▶ **Exercise directions**: Starting at the line that contains "(617, 248) = (471, 176): grey" and stopping at the line that contains "camera: 60 degrees right, 5 degrees down", transcribe every line of the material below exactly; pictures stay out.
___ Records for processing
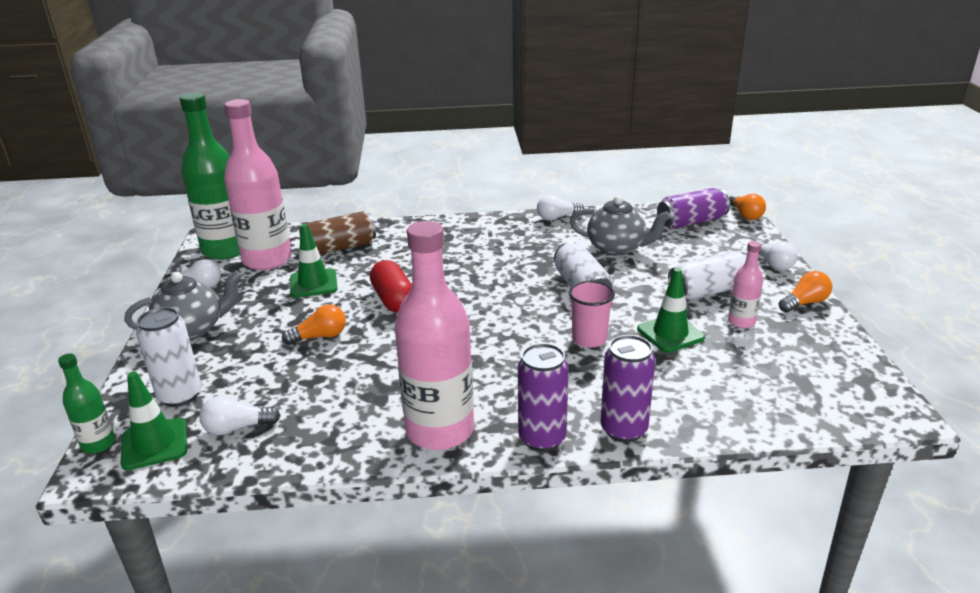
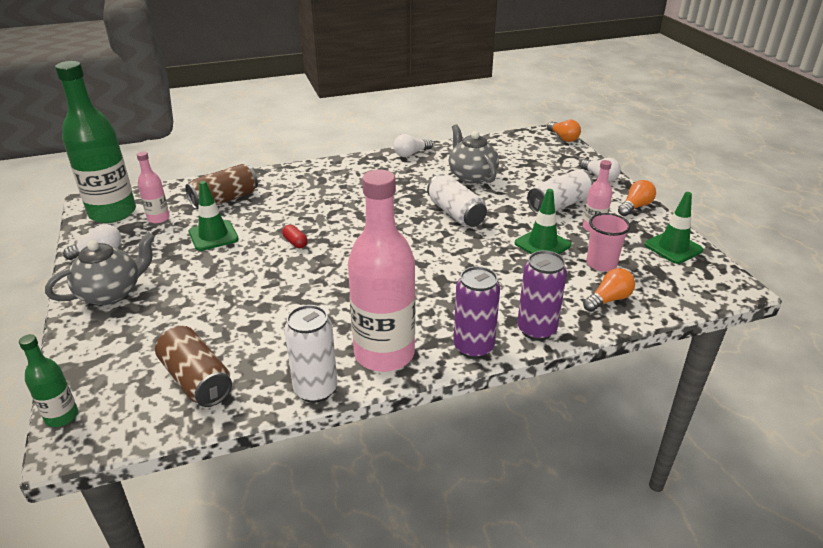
camera: 15 degrees left, 5 degrees up
(154, 444) = (120, 407): green traffic cone -> green traffic cone (673, 247)
(180, 396) = (126, 358): white can -> white can (315, 389)
(237, 428) = (196, 380): white light bulb -> brown can
(267, 260) = (158, 218): pink bottle -> pink bottle, size x0.47
(320, 337) = (240, 284): orange light bulb -> orange light bulb (608, 300)
(393, 300) = (295, 242): red capsule -> red capsule, size x0.51
(589, 339) = (479, 257): pink cup -> pink cup (601, 264)
(617, 248) = (471, 176): grey teapot -> grey teapot turned 120 degrees counterclockwise
(691, 222) = (523, 148): purple can -> none

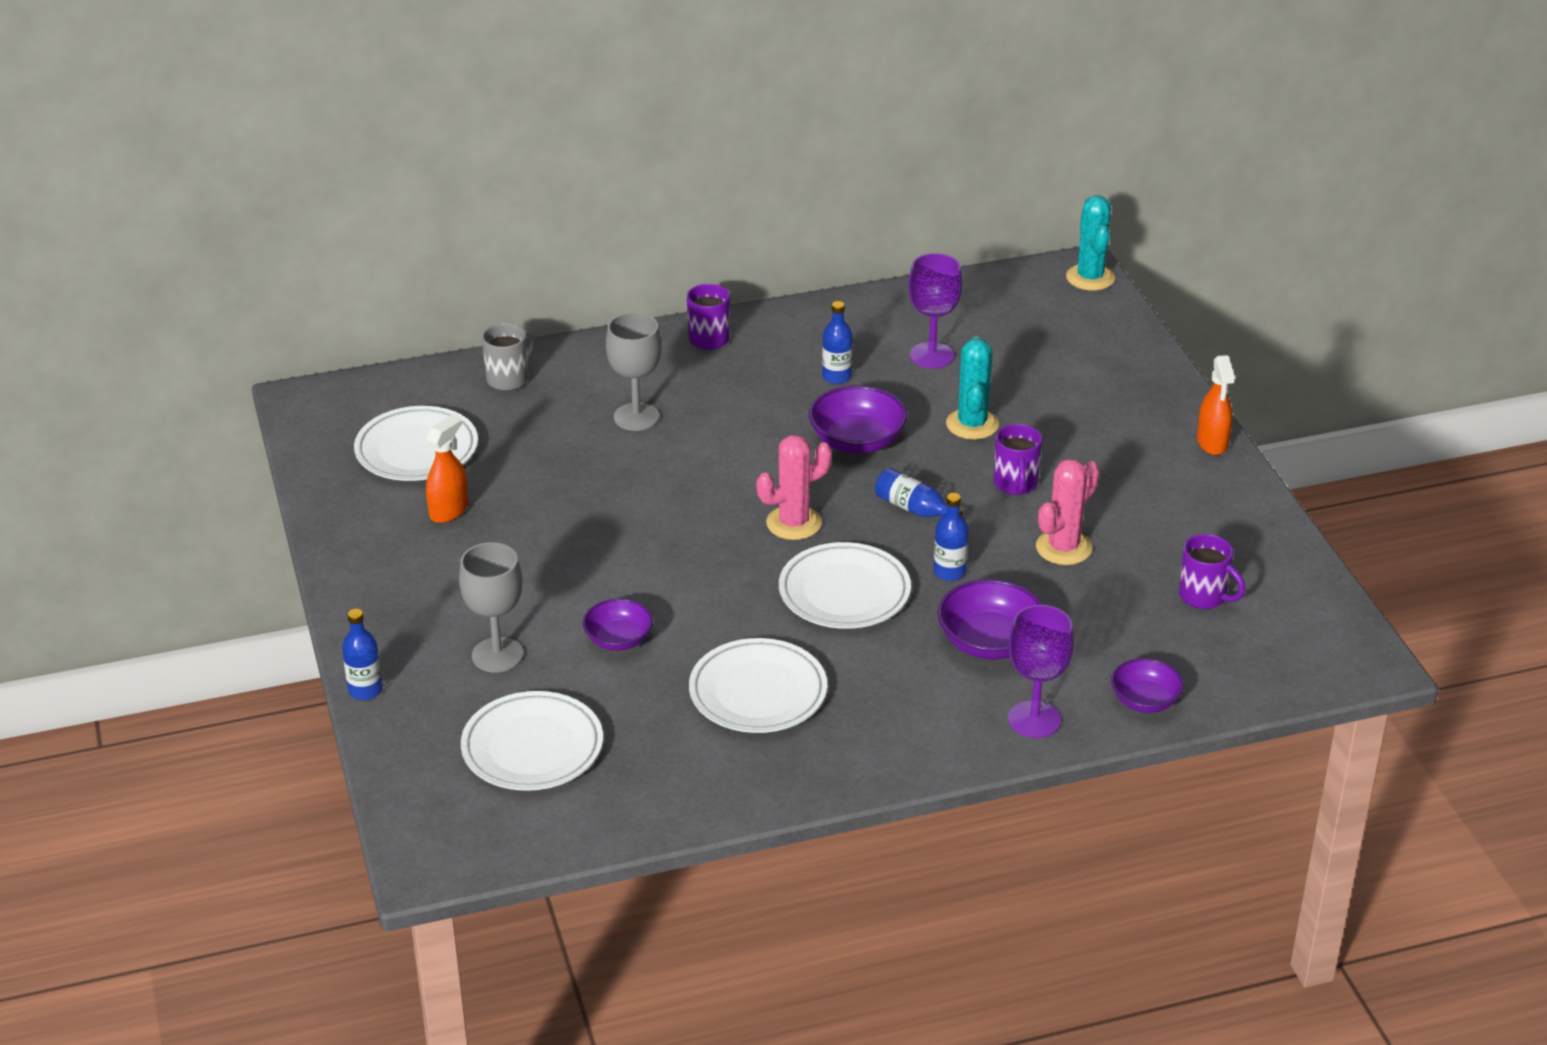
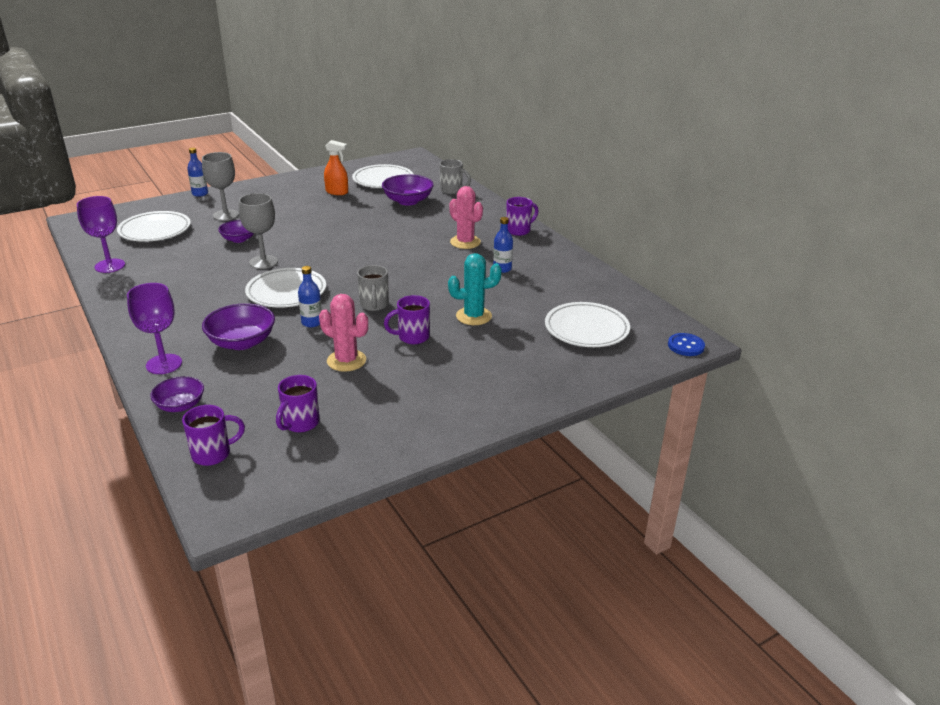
camera: 75 degrees right, 5 degrees down
(636, 417) = (433, 222): grey goblet -> grey goblet (263, 262)
(758, 692) = (195, 277): white plate -> white plate (586, 329)
(793, 523) = (349, 271): pink cactus -> pink cactus (465, 242)
(857, 441) = (437, 281): purple bowl -> purple bowl (408, 201)
(914, 509) = (374, 305): blue bottle -> grey mug
(932, 355) = (544, 296): purple goblet -> purple goblet (110, 266)
(1090, 278) = (686, 346): turquoise cactus -> blue button
(1212, 443) = (497, 415): orange spray bottle -> none
(1257, 670) = (213, 454): none -> purple mug

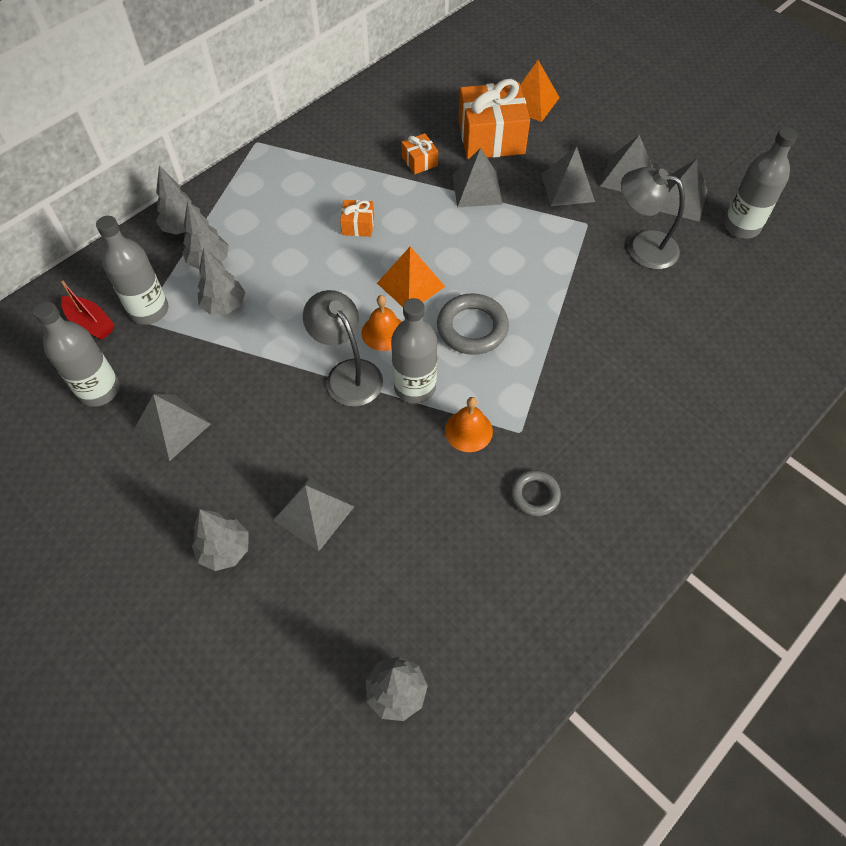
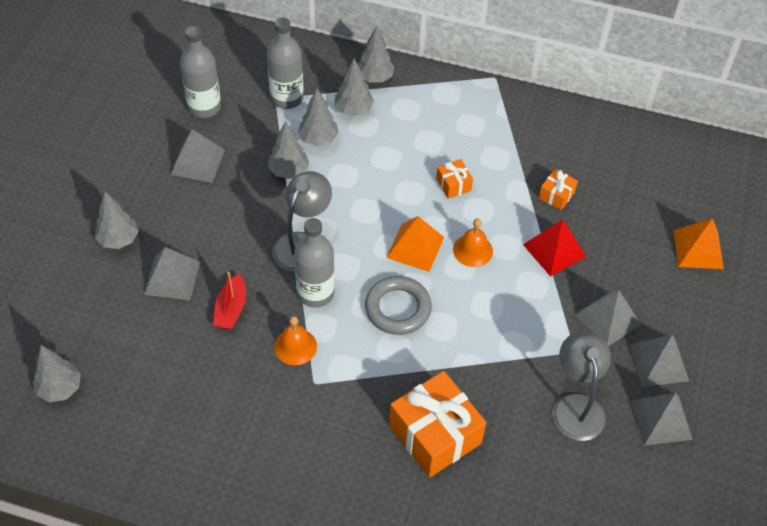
camera: 60 degrees right, 5 degrees down
(91, 323) = (256, 72): red boat -> red boat (231, 309)
(247, 348) = (288, 171): none -> grey tree
(383, 332) = (355, 250): orange bell -> orange bell (473, 250)
(477, 189) = (554, 250): grey pyramid -> red pyramid
(491, 138) = (626, 236): orange gift -> orange gift (435, 434)
(535, 495) = (261, 416): grey ring -> none
(741, 226) = (664, 485): grey bottle -> none

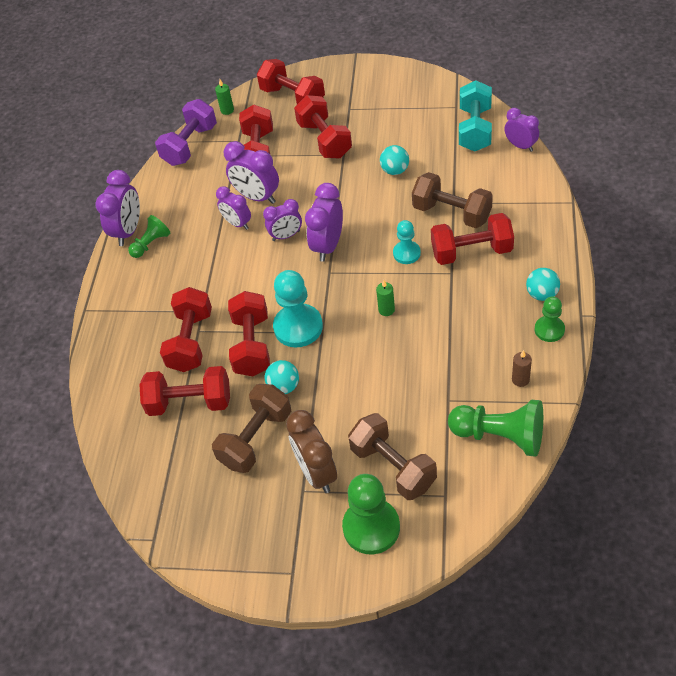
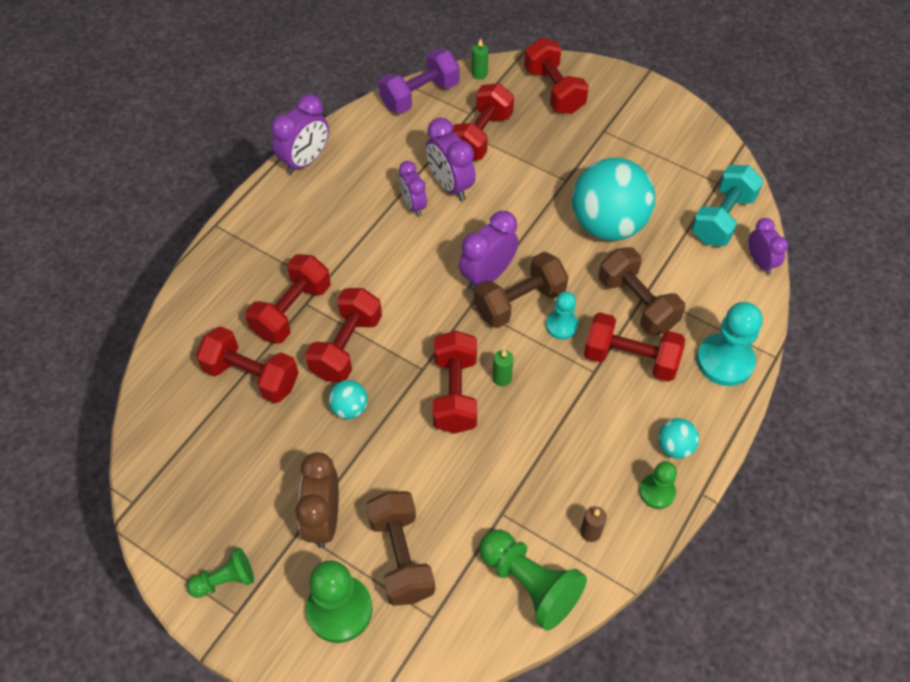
camera: 20 degrees right, 5 degrees up
(151, 244) = (318, 185): green pawn -> green pawn (225, 580)
(256, 438) = (289, 450): brown dumbbell -> brown dumbbell (519, 302)
(286, 236) = (452, 243): purple clock -> none
(298, 327) = (403, 350): turquoise pawn -> turquoise pawn (725, 361)
(324, 140) = (556, 154): red dumbbell -> red dumbbell (455, 393)
(395, 170) = (607, 225): turquoise ball -> turquoise ball, size x2.31

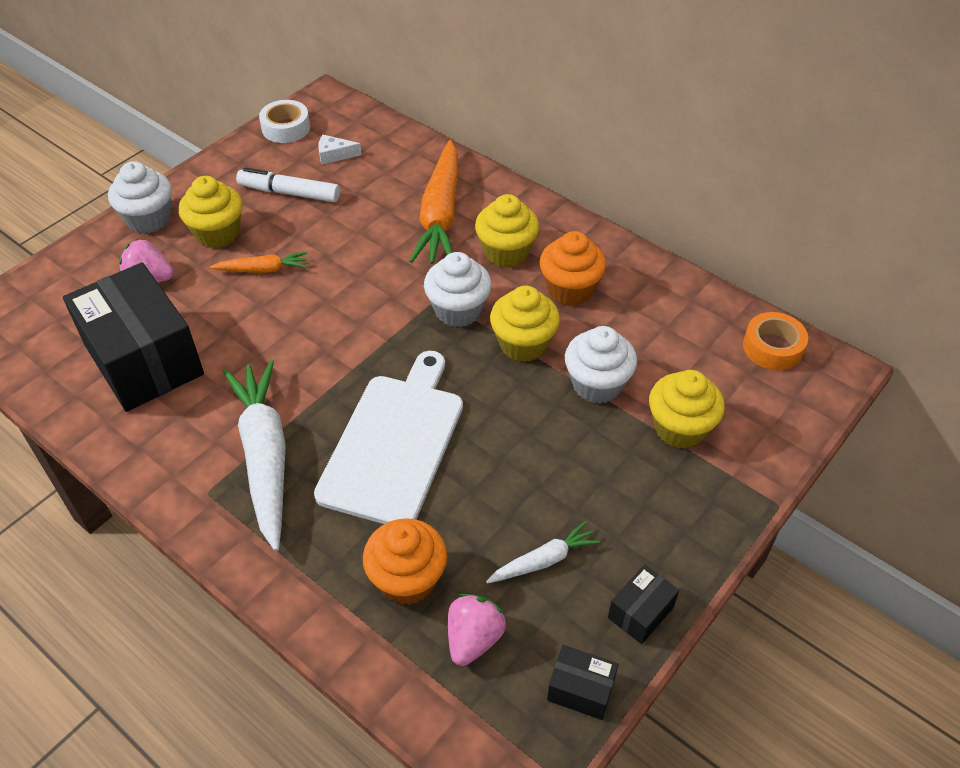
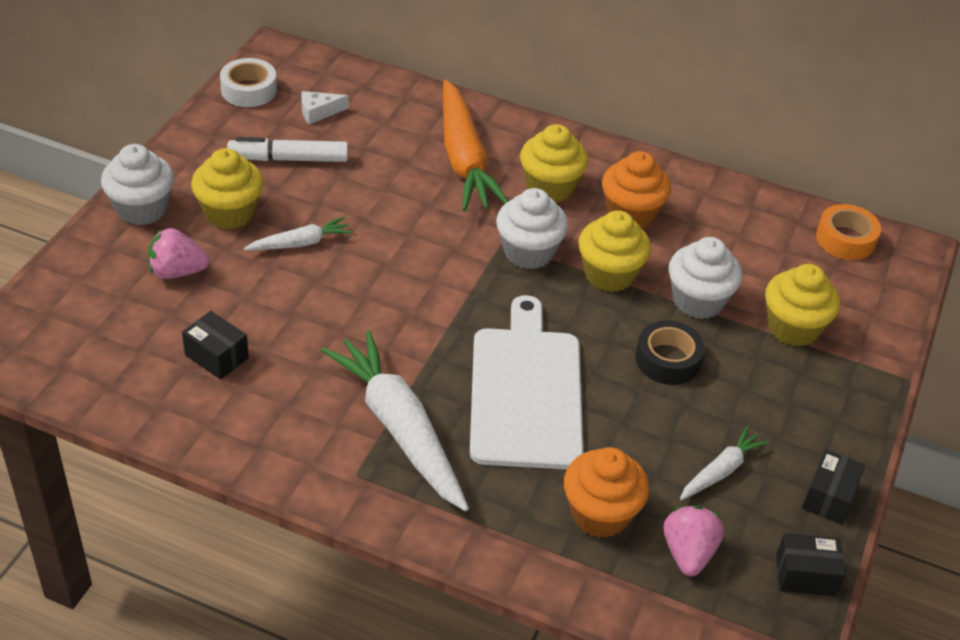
camera: 20 degrees left, 5 degrees down
(144, 360) = (217, 356): black box -> black box, size x0.42
(263, 269) = (300, 243): orange carrot -> white carrot
(541, 437) = (667, 360): none -> black tape

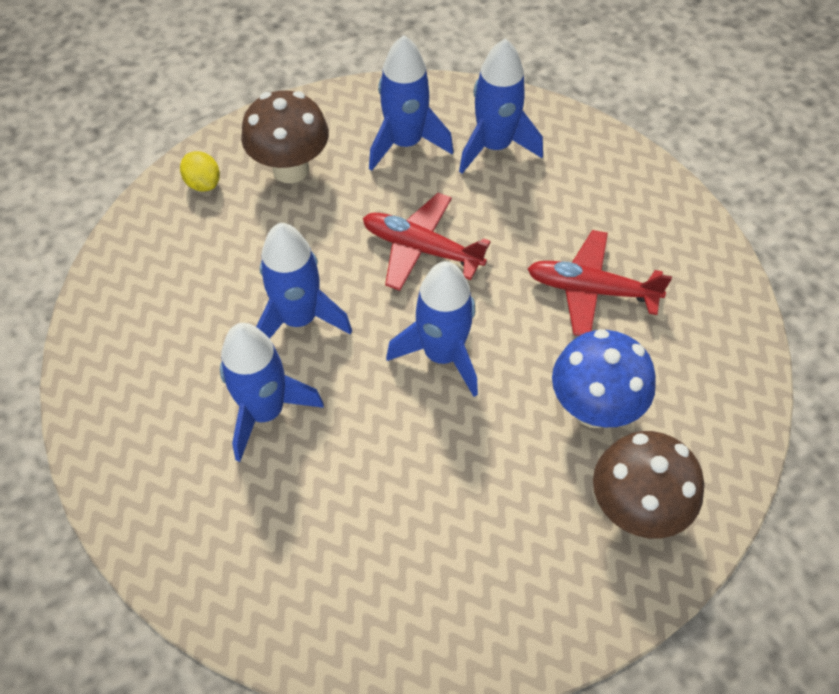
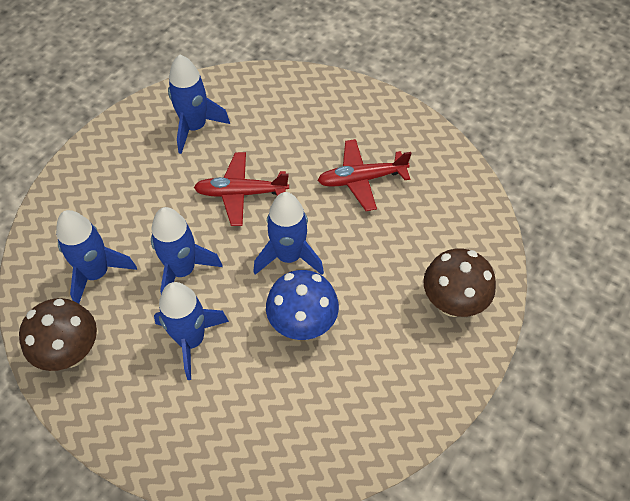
camera: 25 degrees left, 0 degrees up
(203, 183) = (66, 204): yellow lemon -> none
(291, 169) = (124, 172): brown mushroom -> brown mushroom (71, 353)
(494, 146) = (255, 109): blue rocket -> blue rocket (96, 273)
(594, 409) = (399, 252): blue mushroom -> blue mushroom (302, 324)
______
▶ **Response to this task**:
(617, 248) = (471, 176): grey teapot -> grey teapot turned 120 degrees counterclockwise
(691, 222) = (523, 148): purple can -> none

camera: 75 degrees right, 5 degrees down
(636, 417) = (433, 222): grey goblet -> grey goblet (263, 262)
(758, 692) = (195, 277): white plate -> white plate (586, 329)
(793, 523) = (349, 271): pink cactus -> pink cactus (465, 242)
(857, 441) = (437, 281): purple bowl -> purple bowl (408, 201)
(914, 509) = (374, 305): blue bottle -> grey mug
(932, 355) = (544, 296): purple goblet -> purple goblet (110, 266)
(1090, 278) = (686, 346): turquoise cactus -> blue button
(1212, 443) = (497, 415): orange spray bottle -> none
(1257, 670) = (213, 454): none -> purple mug

camera: 60 degrees right, 5 degrees down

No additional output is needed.